What to work on → Please output every line of the material as it stands, without the pictures.

Listed records →
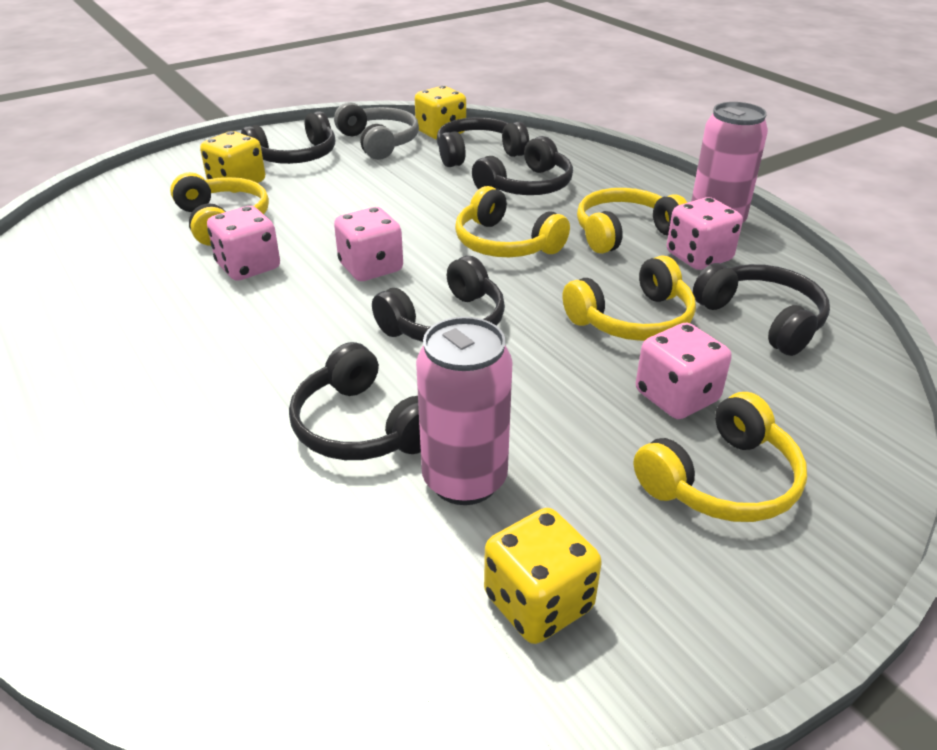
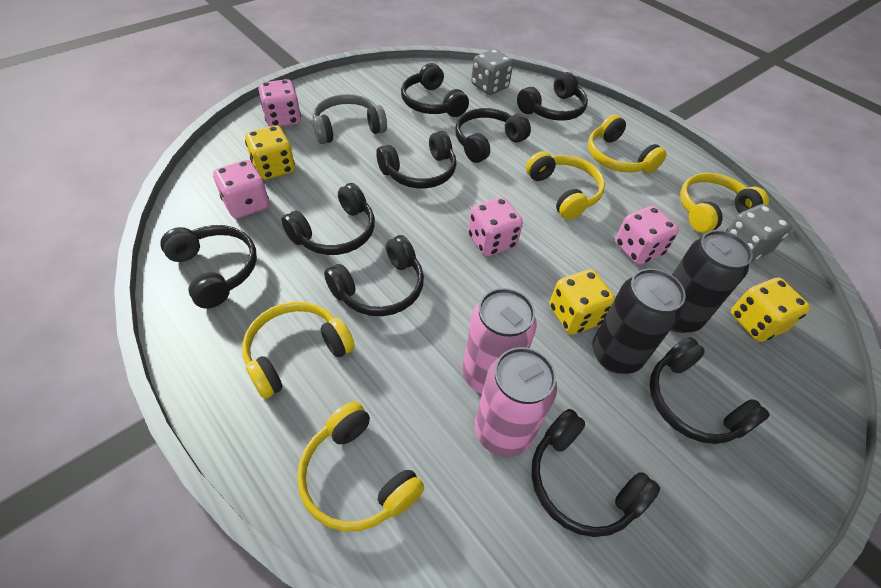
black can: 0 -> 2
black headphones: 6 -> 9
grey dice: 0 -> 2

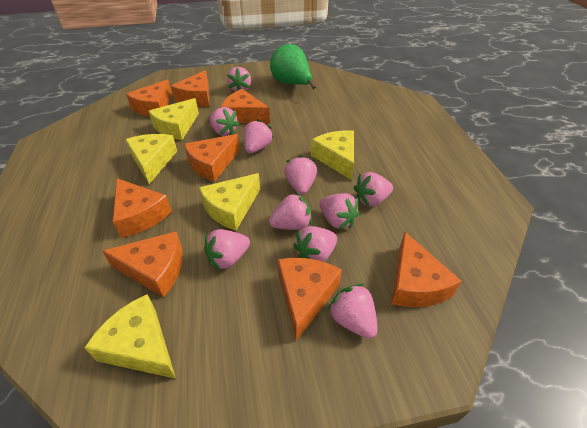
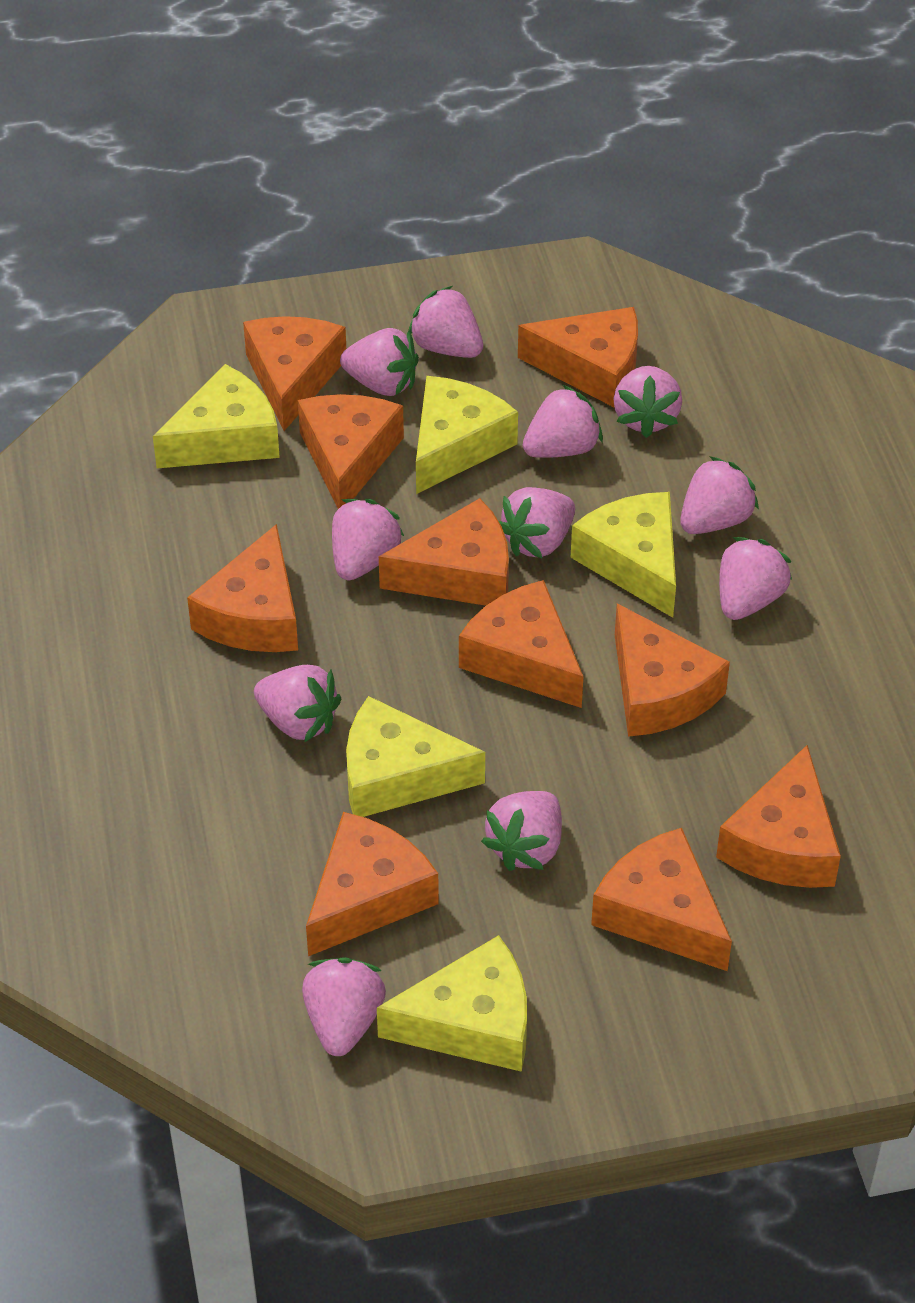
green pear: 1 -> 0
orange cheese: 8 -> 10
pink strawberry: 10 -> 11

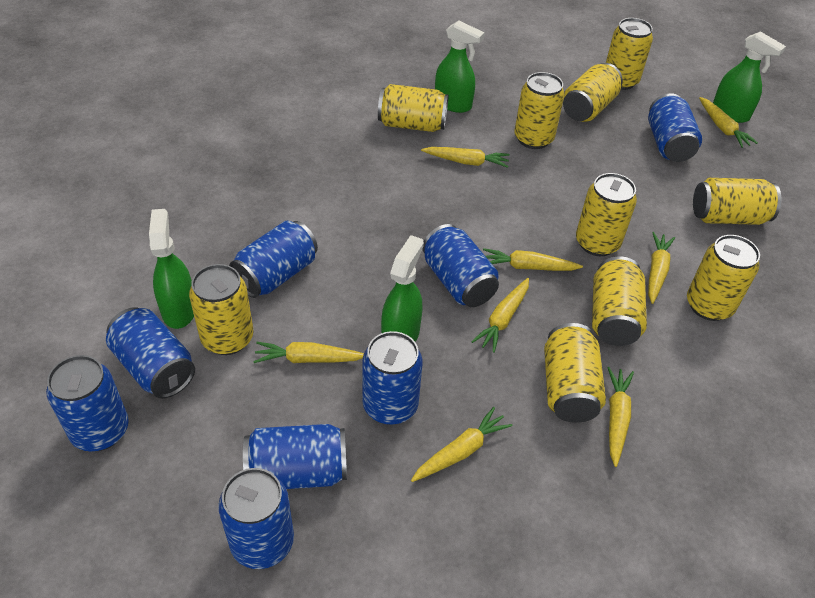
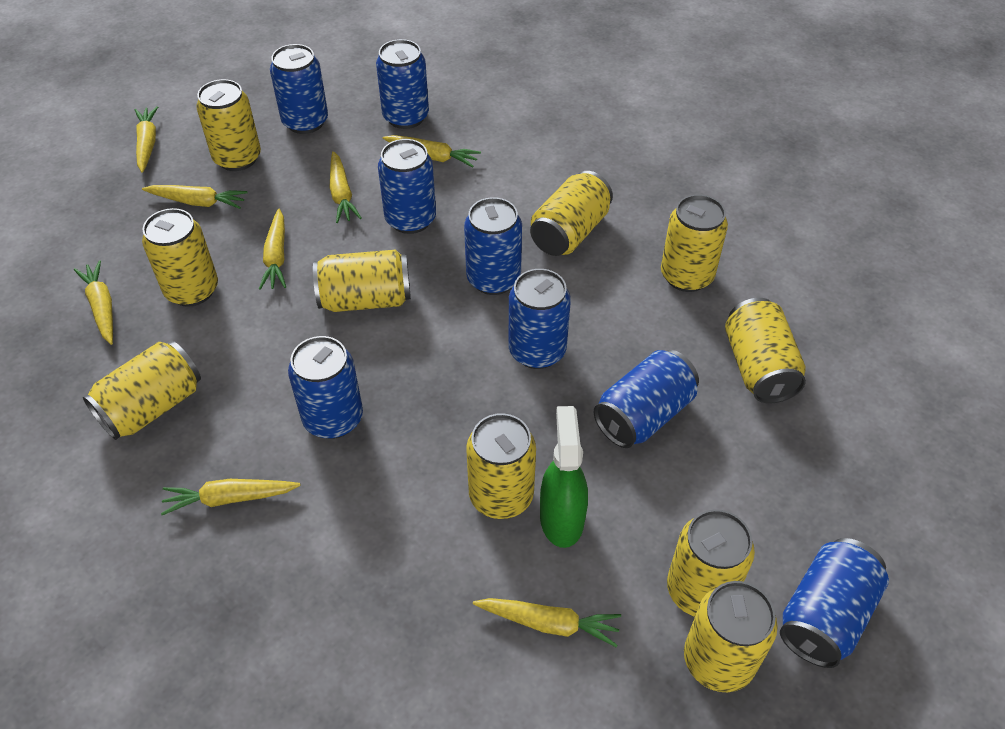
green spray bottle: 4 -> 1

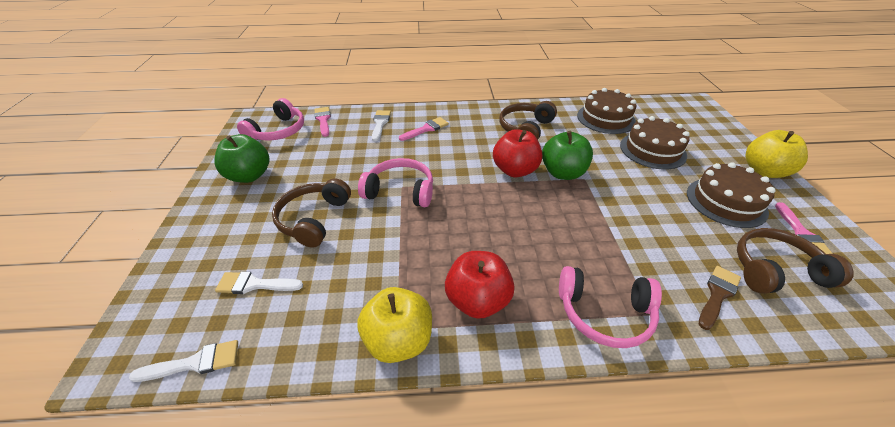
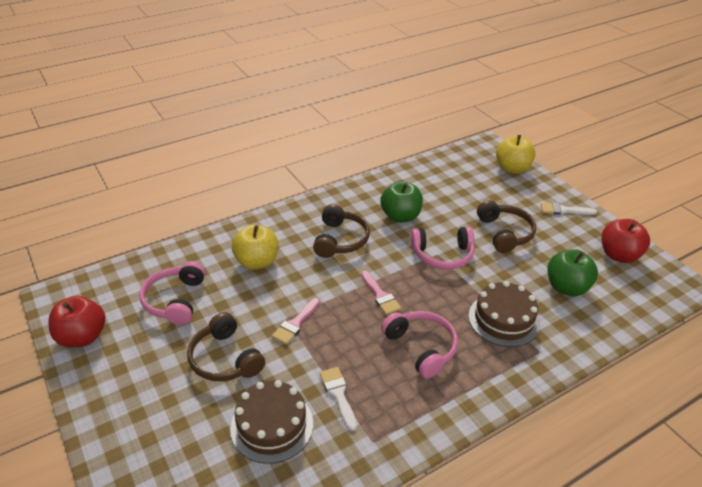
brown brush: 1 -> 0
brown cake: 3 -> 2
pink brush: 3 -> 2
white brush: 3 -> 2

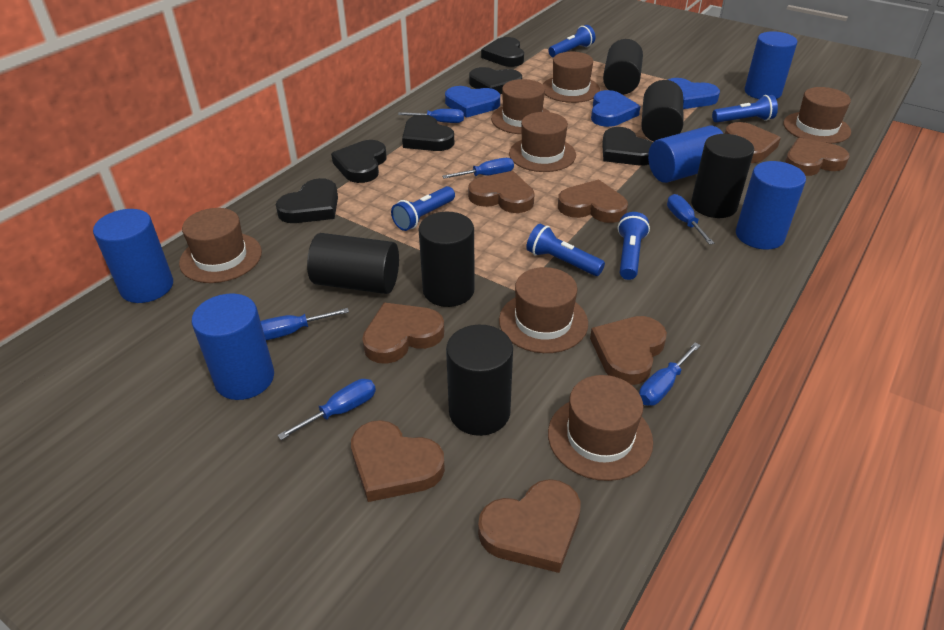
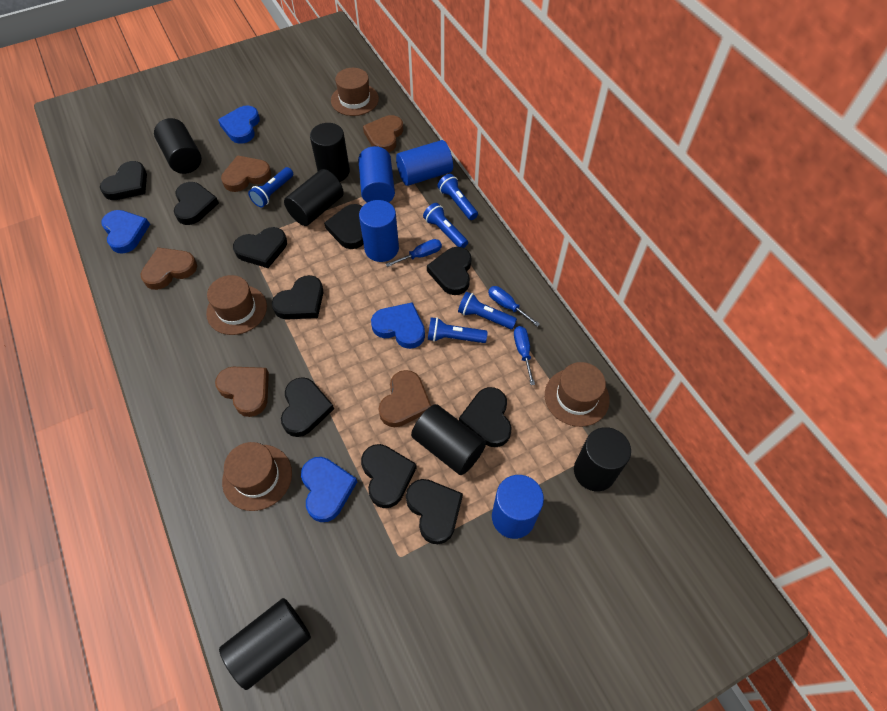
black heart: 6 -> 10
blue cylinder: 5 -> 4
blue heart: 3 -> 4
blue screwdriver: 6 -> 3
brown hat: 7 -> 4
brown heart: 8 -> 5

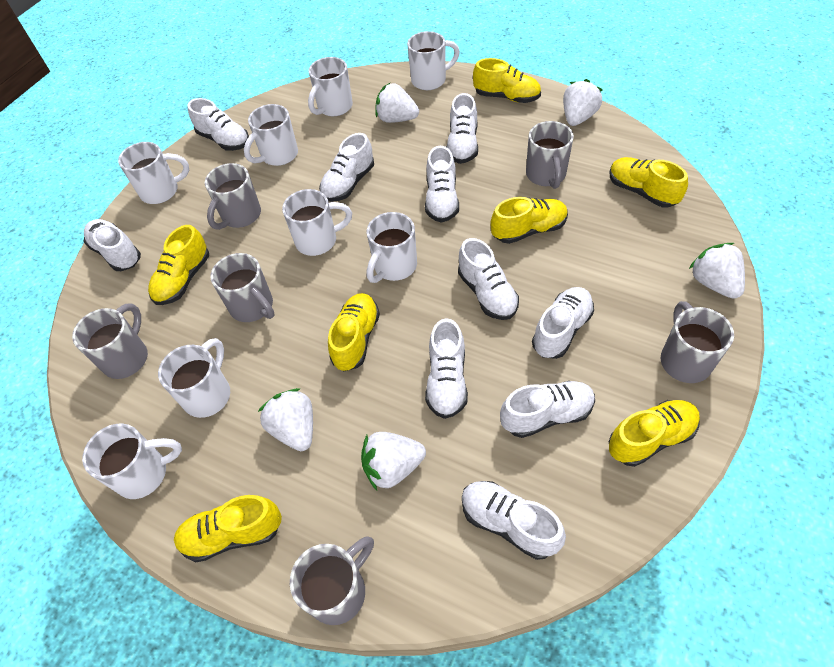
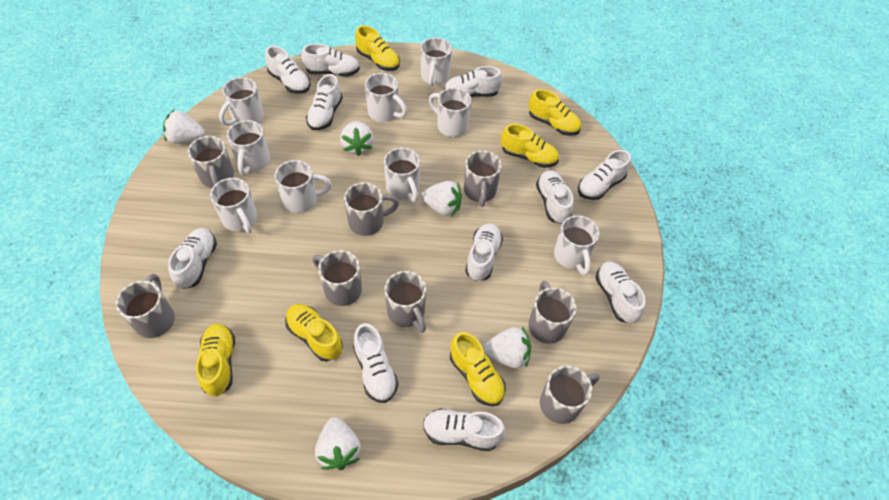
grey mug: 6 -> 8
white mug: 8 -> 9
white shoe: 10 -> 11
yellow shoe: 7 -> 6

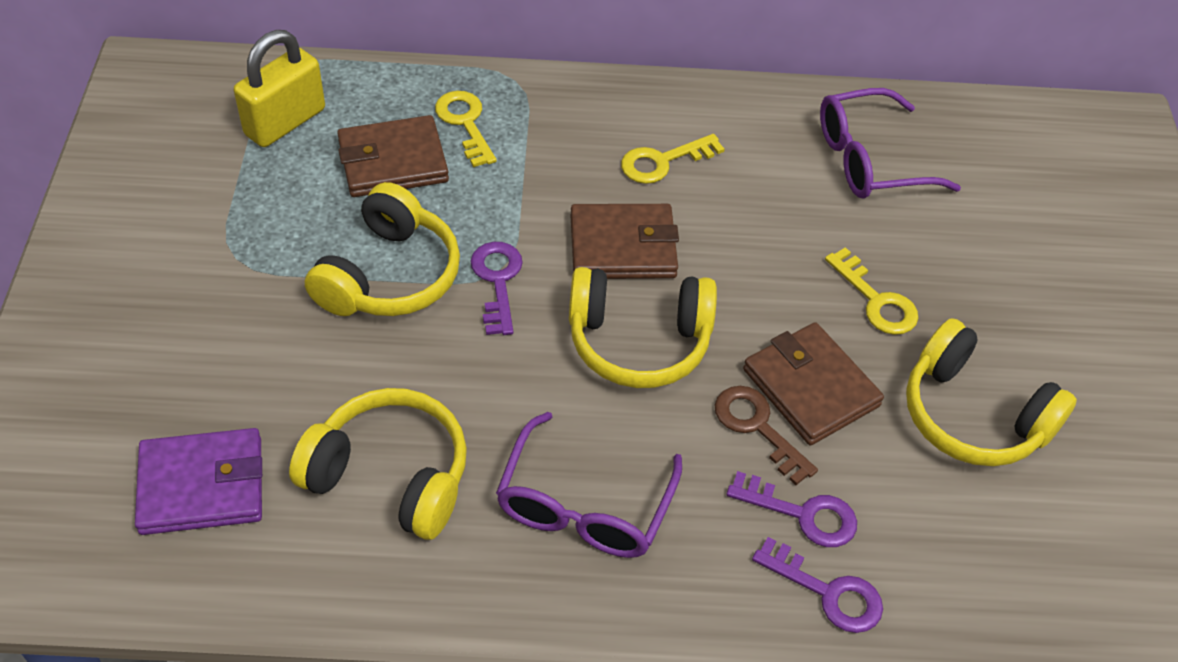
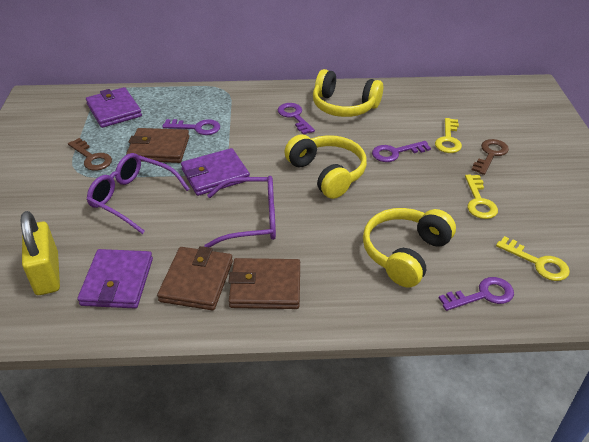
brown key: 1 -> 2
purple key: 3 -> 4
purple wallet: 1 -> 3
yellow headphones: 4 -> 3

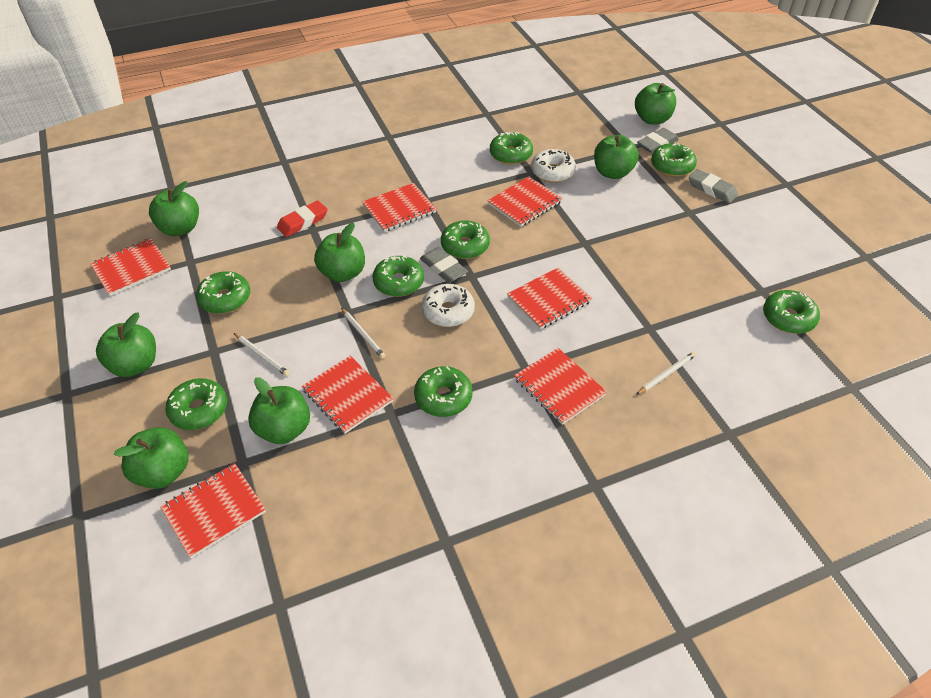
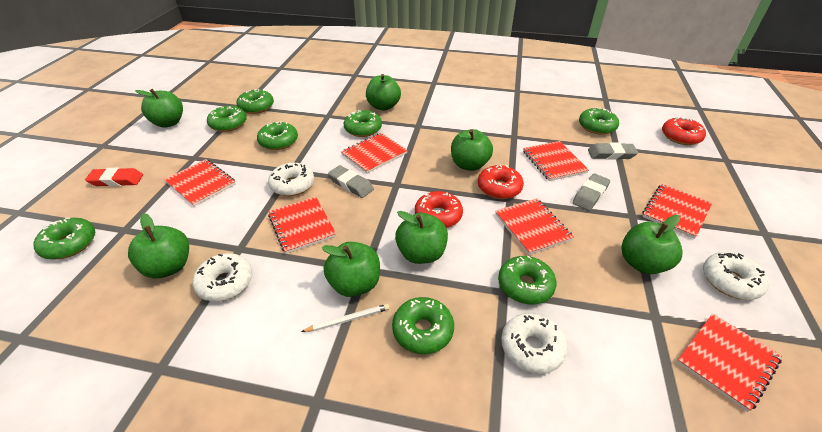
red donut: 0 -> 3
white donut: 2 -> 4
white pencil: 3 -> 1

Task result →
black can: 0 -> 2
black headphones: 6 -> 9
grey dice: 0 -> 2

green pear: 1 -> 0
orange cheese: 8 -> 10
pink strawberry: 10 -> 11

green spray bottle: 4 -> 1

brown brush: 1 -> 0
brown cake: 3 -> 2
pink brush: 3 -> 2
white brush: 3 -> 2

black heart: 6 -> 10
blue cylinder: 5 -> 4
blue heart: 3 -> 4
blue screwdriver: 6 -> 3
brown hat: 7 -> 4
brown heart: 8 -> 5

grey mug: 6 -> 8
white mug: 8 -> 9
white shoe: 10 -> 11
yellow shoe: 7 -> 6

brown key: 1 -> 2
purple key: 3 -> 4
purple wallet: 1 -> 3
yellow headphones: 4 -> 3

red donut: 0 -> 3
white donut: 2 -> 4
white pencil: 3 -> 1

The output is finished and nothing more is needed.